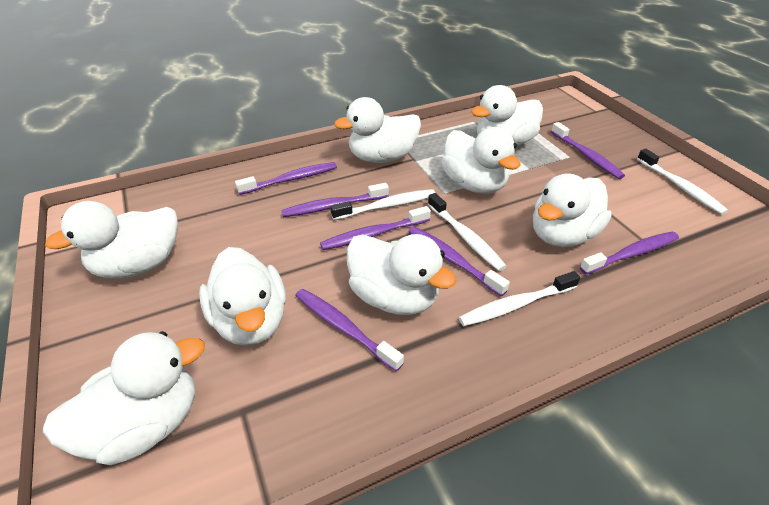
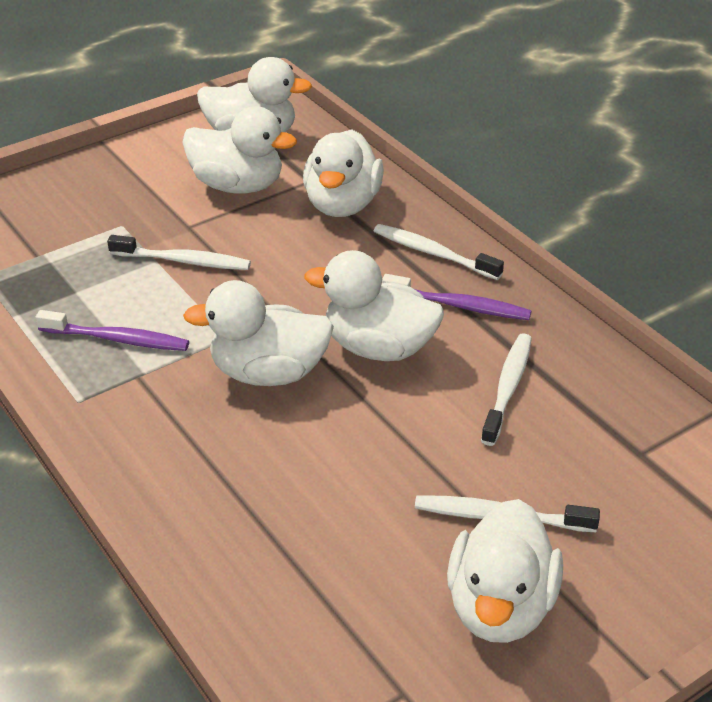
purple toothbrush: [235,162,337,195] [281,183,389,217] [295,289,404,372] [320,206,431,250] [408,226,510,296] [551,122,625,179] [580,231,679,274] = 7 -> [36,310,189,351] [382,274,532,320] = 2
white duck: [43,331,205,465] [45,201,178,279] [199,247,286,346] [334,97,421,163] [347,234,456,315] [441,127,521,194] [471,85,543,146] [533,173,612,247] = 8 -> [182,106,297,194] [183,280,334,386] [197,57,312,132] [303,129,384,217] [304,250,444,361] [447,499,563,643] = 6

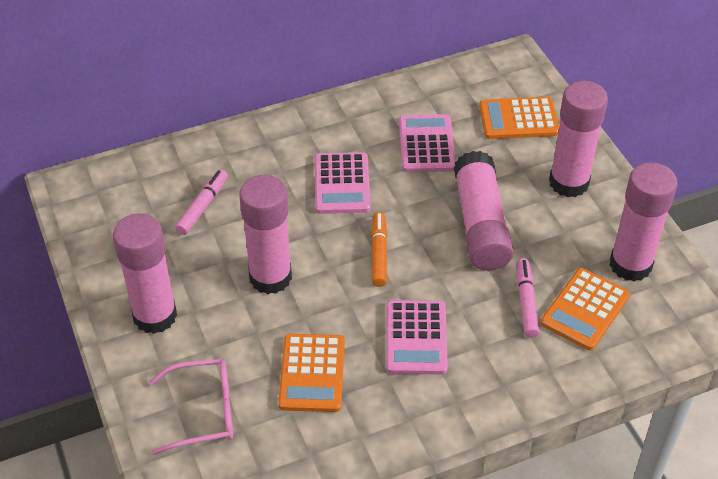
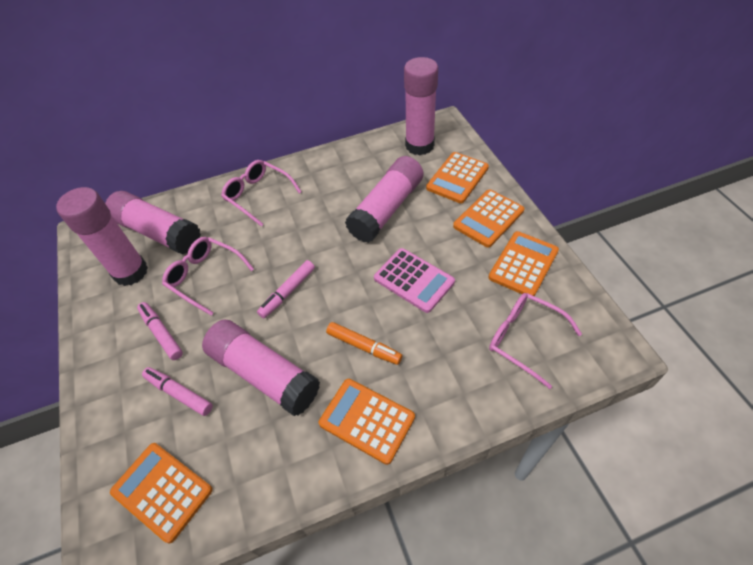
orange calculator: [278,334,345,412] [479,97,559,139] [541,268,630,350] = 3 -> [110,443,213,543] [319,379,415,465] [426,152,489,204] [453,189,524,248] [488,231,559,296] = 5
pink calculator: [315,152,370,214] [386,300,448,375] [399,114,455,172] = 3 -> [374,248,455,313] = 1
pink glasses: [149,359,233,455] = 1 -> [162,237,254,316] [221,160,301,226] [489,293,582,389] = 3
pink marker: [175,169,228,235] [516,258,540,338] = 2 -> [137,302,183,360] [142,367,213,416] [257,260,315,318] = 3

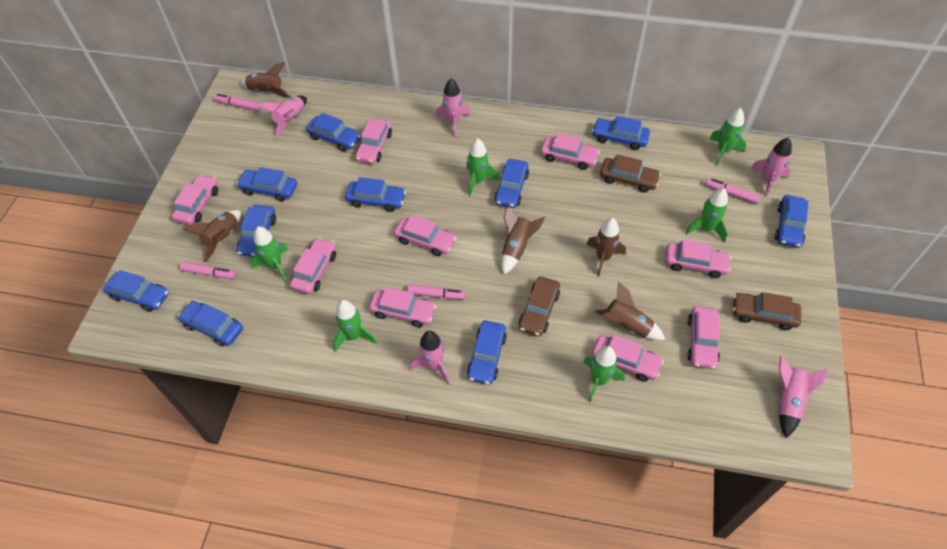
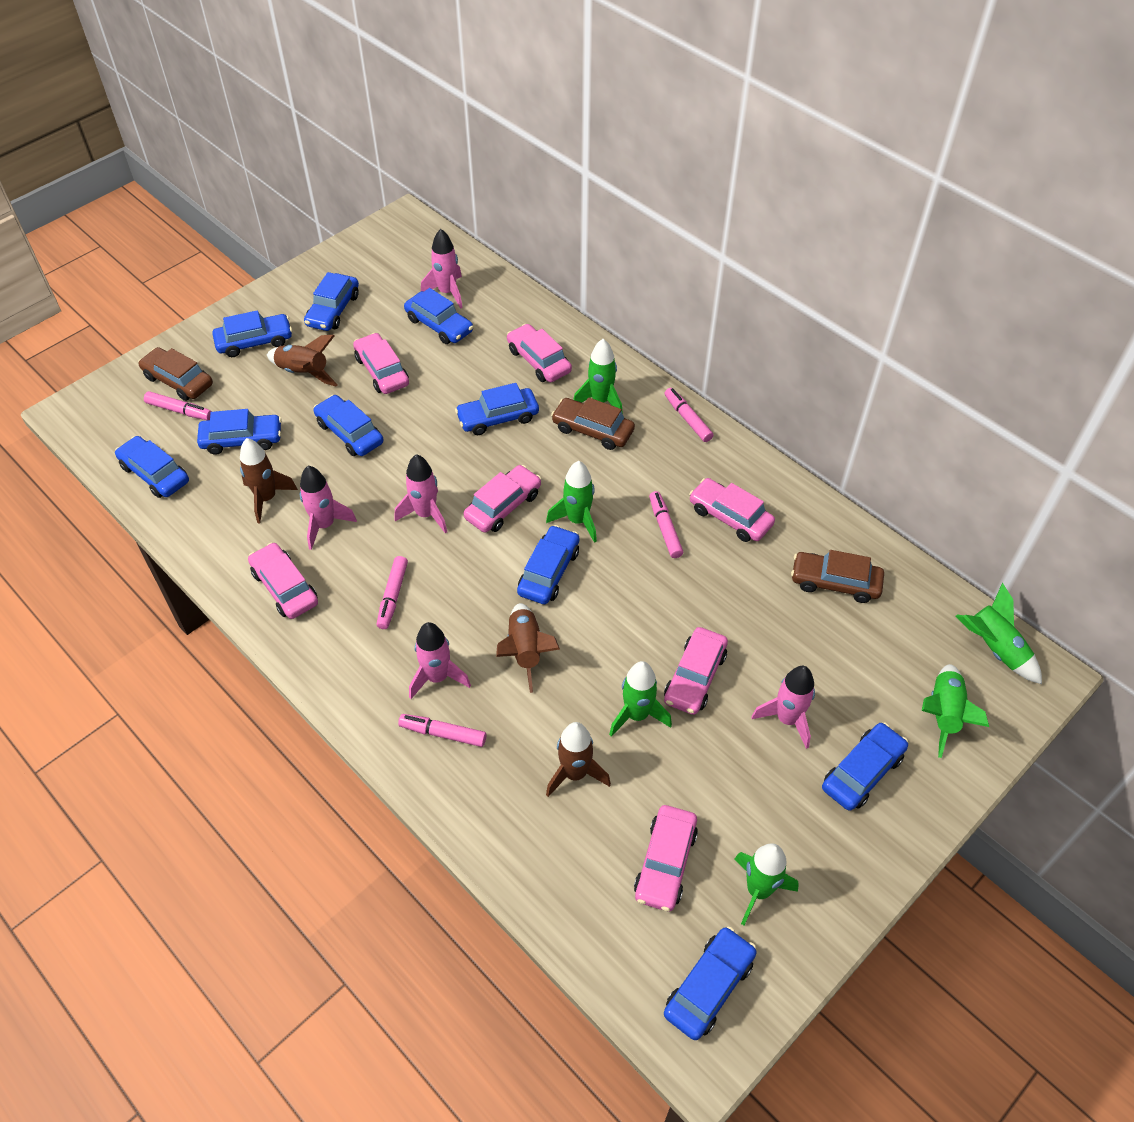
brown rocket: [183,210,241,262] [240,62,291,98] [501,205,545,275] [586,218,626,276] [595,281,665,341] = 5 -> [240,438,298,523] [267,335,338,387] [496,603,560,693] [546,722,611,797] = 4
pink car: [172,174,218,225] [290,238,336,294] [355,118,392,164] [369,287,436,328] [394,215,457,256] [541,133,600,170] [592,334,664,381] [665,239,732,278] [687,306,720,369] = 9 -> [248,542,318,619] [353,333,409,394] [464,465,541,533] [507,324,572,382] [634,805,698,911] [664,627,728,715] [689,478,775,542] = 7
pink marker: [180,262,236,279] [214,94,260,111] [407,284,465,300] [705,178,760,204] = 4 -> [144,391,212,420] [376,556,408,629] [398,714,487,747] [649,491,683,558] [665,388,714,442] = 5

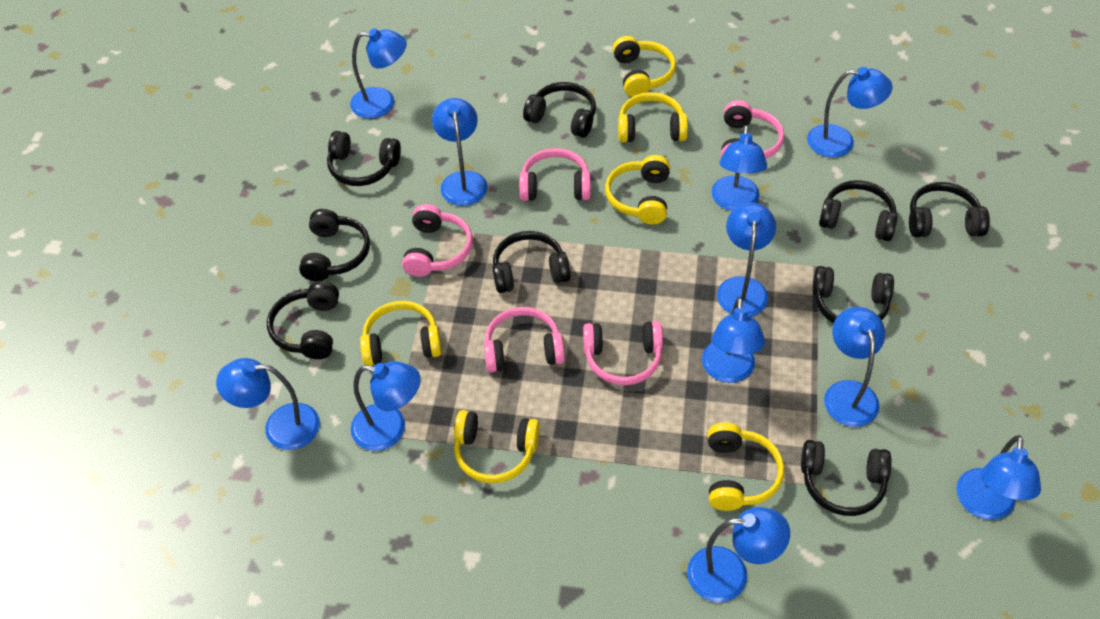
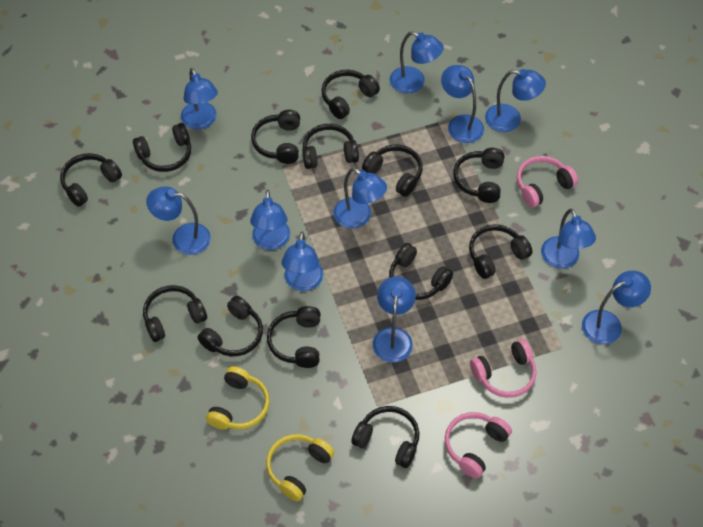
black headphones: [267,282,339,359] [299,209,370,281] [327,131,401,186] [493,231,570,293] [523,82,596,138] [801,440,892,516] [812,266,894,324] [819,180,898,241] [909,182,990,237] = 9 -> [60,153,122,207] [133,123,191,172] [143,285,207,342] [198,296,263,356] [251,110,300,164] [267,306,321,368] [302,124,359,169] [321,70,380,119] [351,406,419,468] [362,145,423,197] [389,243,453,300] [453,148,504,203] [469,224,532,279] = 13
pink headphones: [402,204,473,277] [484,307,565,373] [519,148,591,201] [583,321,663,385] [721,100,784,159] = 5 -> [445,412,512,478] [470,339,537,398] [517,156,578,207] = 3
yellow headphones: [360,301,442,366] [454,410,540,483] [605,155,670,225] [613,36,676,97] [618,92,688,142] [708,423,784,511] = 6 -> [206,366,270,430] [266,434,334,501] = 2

○ ○ ○ ○

◆ Task instructions
All that should be written out is the stretch of lines above between the one holding "brown rocket: [183,210,241,262]" and the one holding "pink marker: [180,262,236,279]", inclusive, exactly as given.

◆ Result of this task
brown rocket: [183,210,241,262] [240,62,291,98] [501,205,545,275] [586,218,626,276] [595,281,665,341] = 5 -> [240,438,298,523] [267,335,338,387] [496,603,560,693] [546,722,611,797] = 4
pink car: [172,174,218,225] [290,238,336,294] [355,118,392,164] [369,287,436,328] [394,215,457,256] [541,133,600,170] [592,334,664,381] [665,239,732,278] [687,306,720,369] = 9 -> [248,542,318,619] [353,333,409,394] [464,465,541,533] [507,324,572,382] [634,805,698,911] [664,627,728,715] [689,478,775,542] = 7
pink marker: [180,262,236,279] [214,94,260,111] [407,284,465,300] [705,178,760,204] = 4 -> [144,391,212,420] [376,556,408,629] [398,714,487,747] [649,491,683,558] [665,388,714,442] = 5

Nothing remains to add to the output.